> _Stored data_
=-=-=-=-=

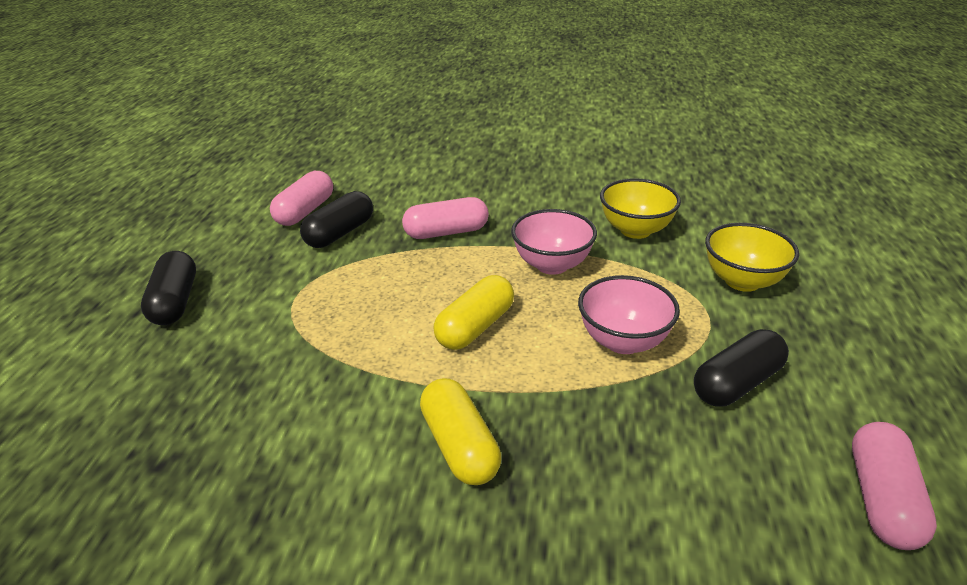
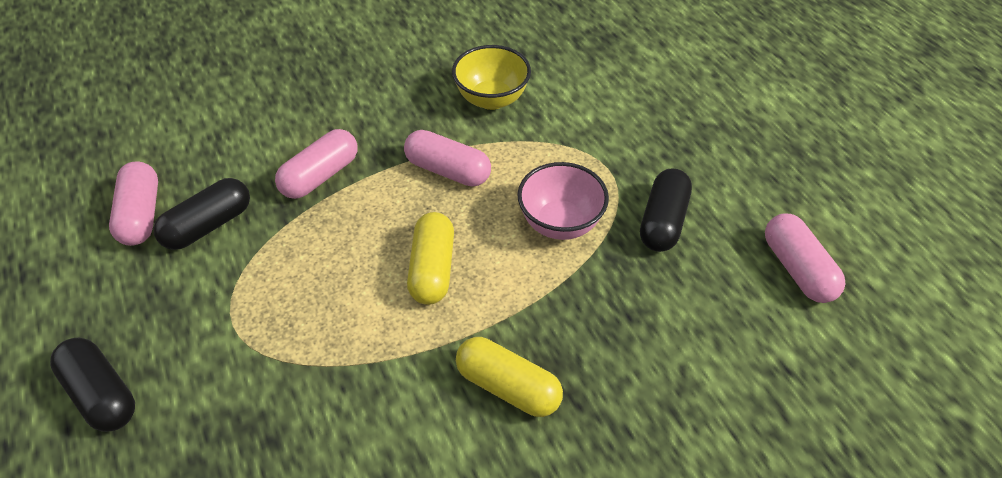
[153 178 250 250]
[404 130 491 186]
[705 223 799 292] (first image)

=-=-=-=-=

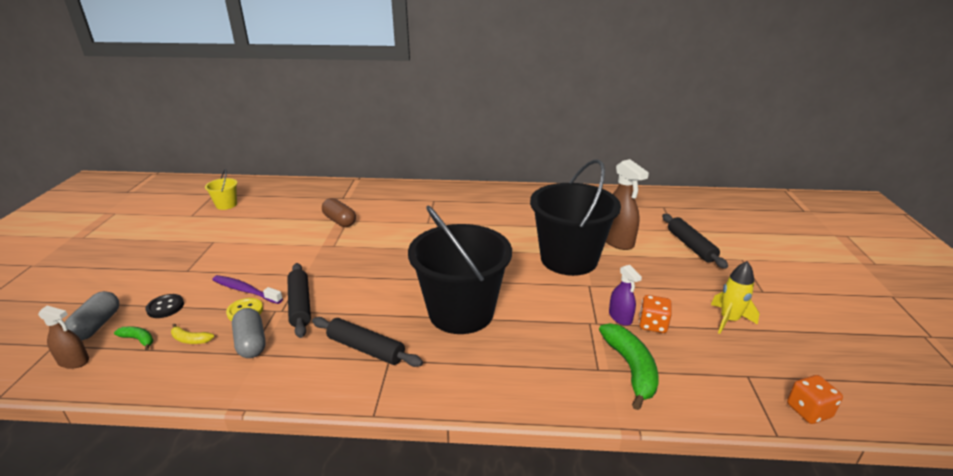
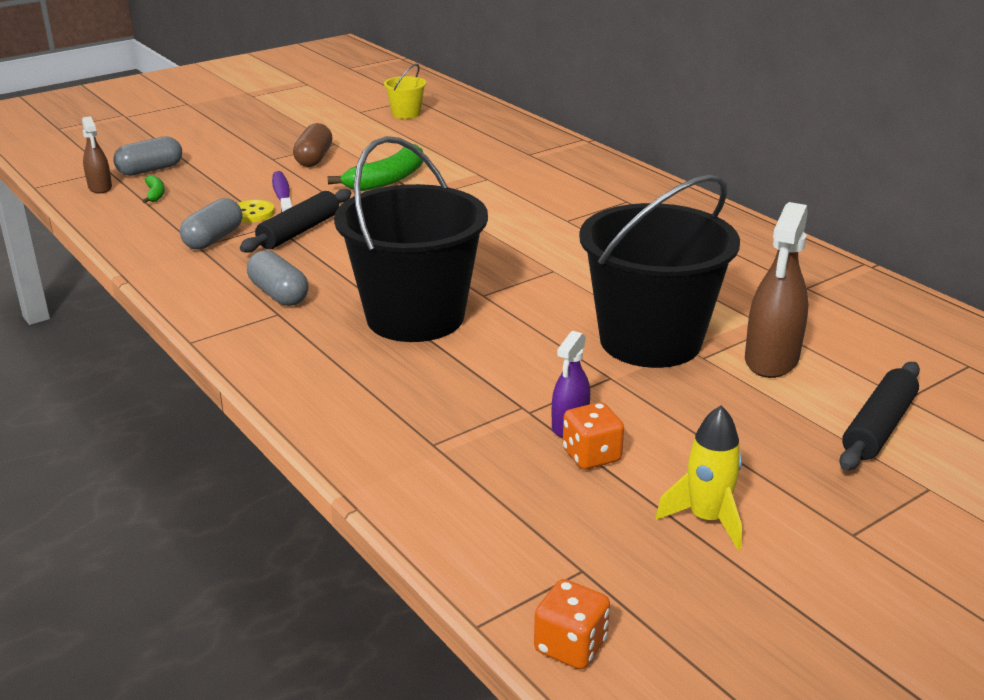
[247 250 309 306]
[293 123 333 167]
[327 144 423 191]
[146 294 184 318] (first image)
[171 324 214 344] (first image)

=-=-=-=-=

Starting at the line above that contains "[327 144 423 191]", repeat each line exactly up to and including the line that contains "[171 324 214 344] (first image)", and stop there.

> _Finished exercise_
[327 144 423 191]
[146 294 184 318] (first image)
[171 324 214 344] (first image)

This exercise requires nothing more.